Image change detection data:
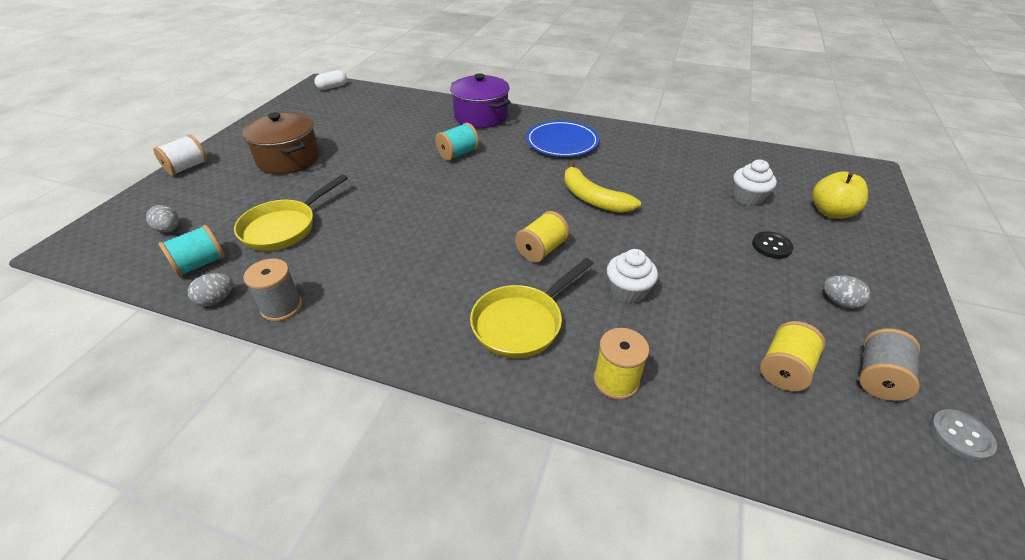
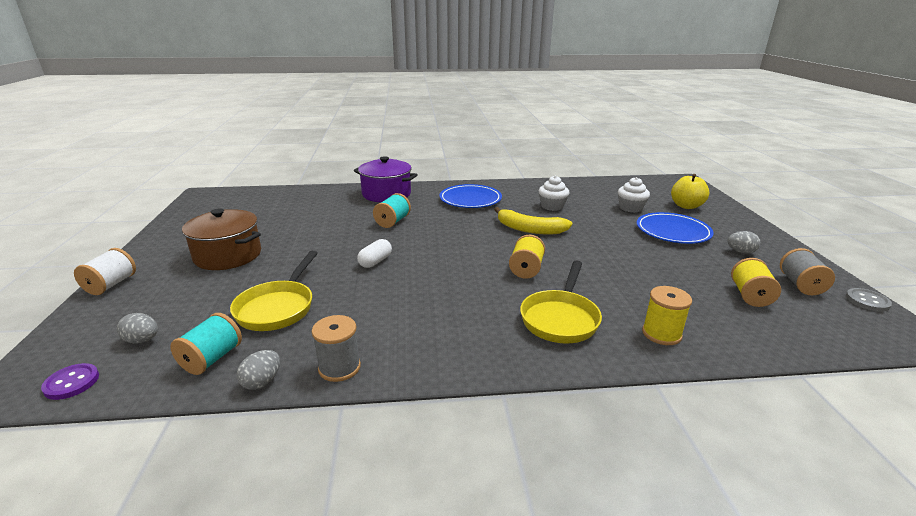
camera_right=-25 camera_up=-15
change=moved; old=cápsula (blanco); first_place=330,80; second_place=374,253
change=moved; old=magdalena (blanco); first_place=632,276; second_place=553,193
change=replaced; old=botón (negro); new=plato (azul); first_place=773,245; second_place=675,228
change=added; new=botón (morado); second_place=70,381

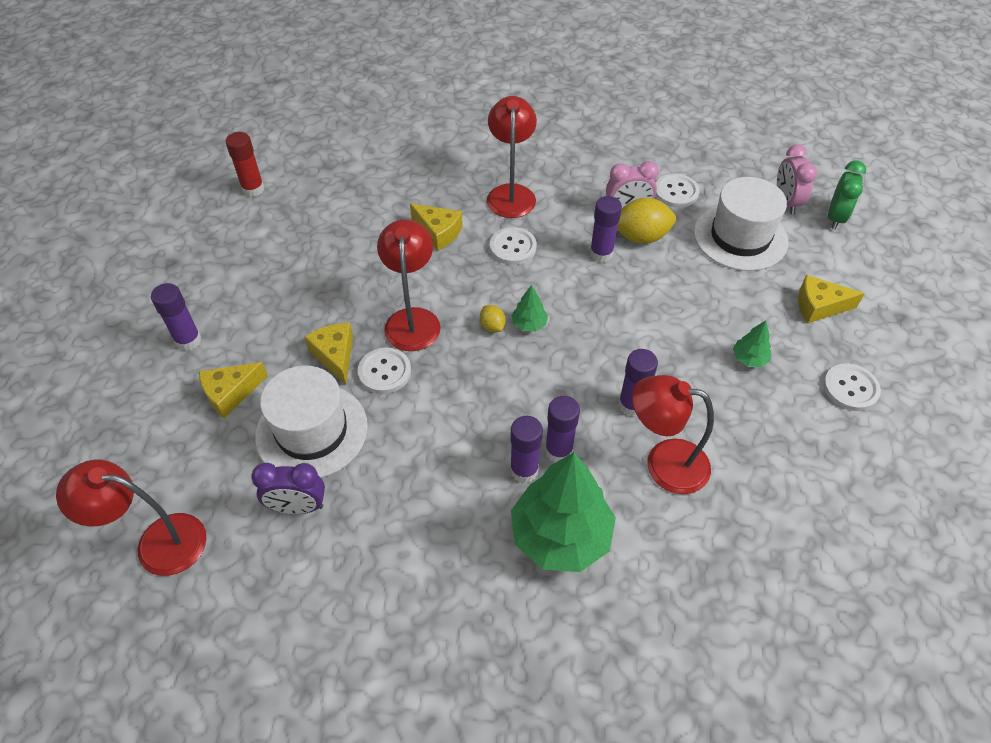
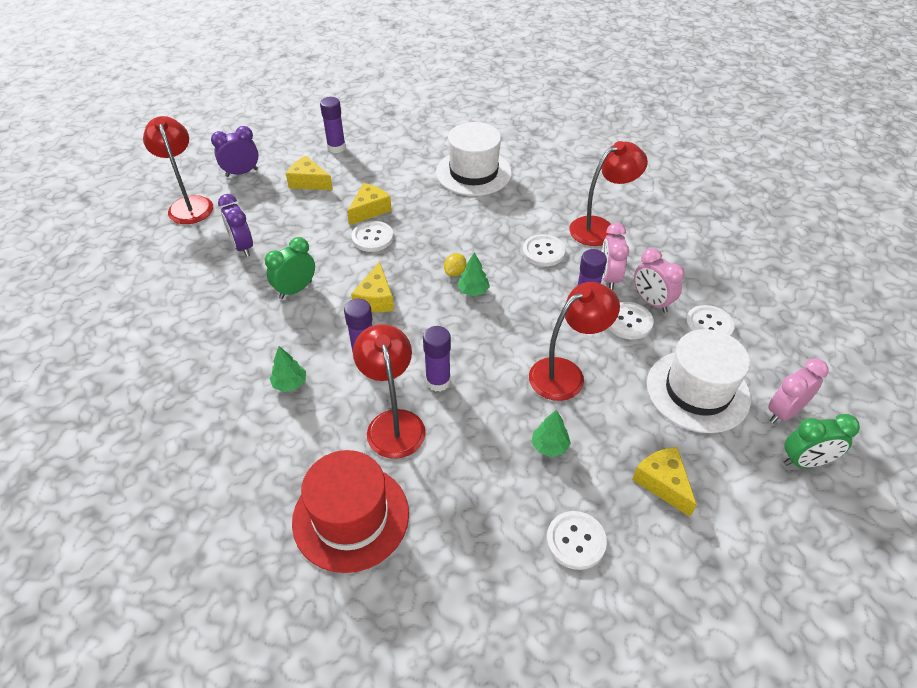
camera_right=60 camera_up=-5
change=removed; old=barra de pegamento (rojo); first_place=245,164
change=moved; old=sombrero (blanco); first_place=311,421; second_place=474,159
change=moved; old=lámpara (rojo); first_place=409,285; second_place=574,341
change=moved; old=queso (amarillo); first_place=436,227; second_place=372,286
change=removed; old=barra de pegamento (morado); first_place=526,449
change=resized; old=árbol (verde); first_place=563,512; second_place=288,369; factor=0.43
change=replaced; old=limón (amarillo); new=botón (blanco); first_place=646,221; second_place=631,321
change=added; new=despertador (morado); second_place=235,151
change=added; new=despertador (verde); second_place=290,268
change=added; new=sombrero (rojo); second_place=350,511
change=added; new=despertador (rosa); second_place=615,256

--

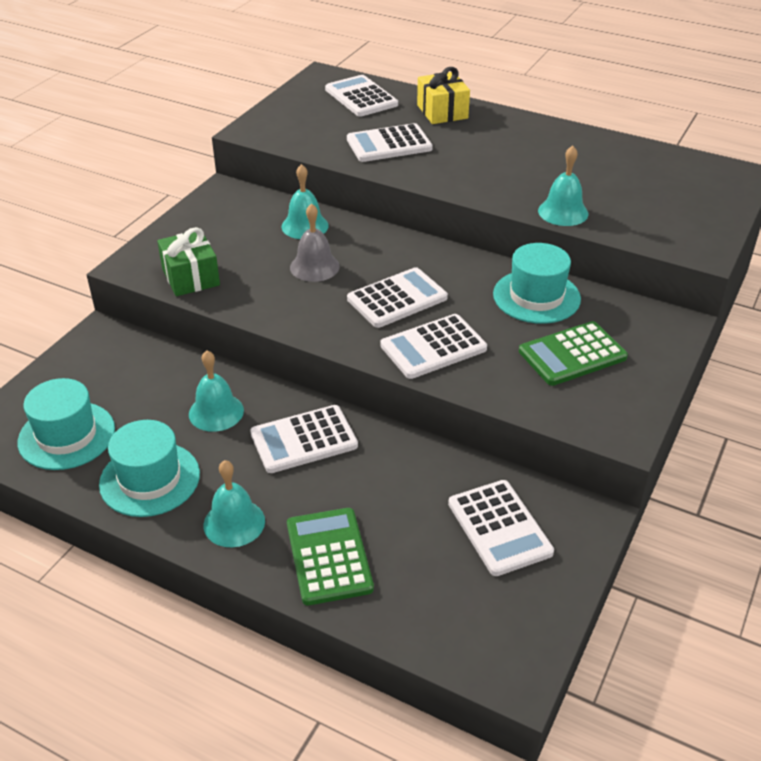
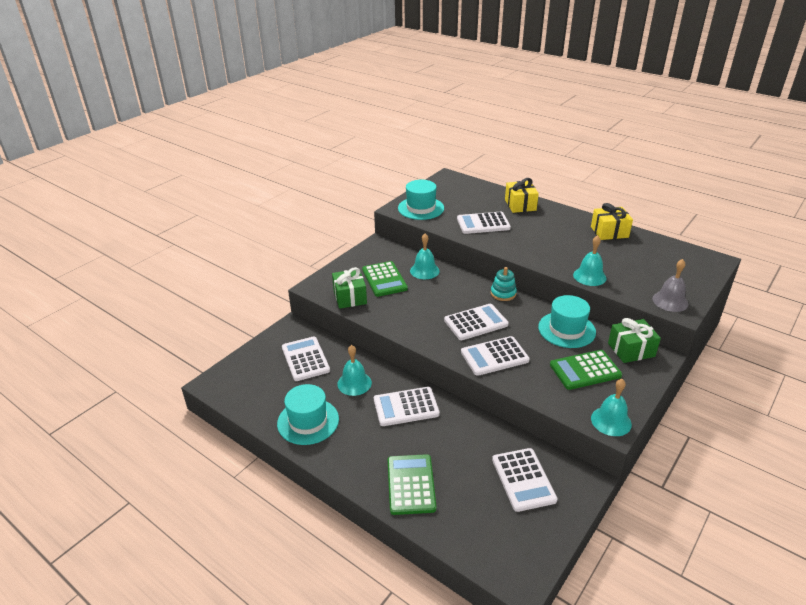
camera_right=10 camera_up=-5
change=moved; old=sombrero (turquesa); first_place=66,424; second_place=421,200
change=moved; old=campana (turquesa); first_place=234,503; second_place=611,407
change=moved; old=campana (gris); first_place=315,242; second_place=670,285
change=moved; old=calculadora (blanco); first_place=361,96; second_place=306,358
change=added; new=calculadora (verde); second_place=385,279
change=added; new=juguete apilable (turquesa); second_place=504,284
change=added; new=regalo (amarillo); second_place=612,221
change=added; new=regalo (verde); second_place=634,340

YOUR OBJECTIVE: Begin at the line that has "change=moved; old=magdalena (blanco);" in the entries above; stop after the line that has "change=replaced; old=botón (negro);". Transcribe exactly those lines and no others.

YOUR RESPONSE:
change=moved; old=magdalena (blanco); first_place=632,276; second_place=553,193
change=replaced; old=botón (negro); new=plato (azul); first_place=773,245; second_place=675,228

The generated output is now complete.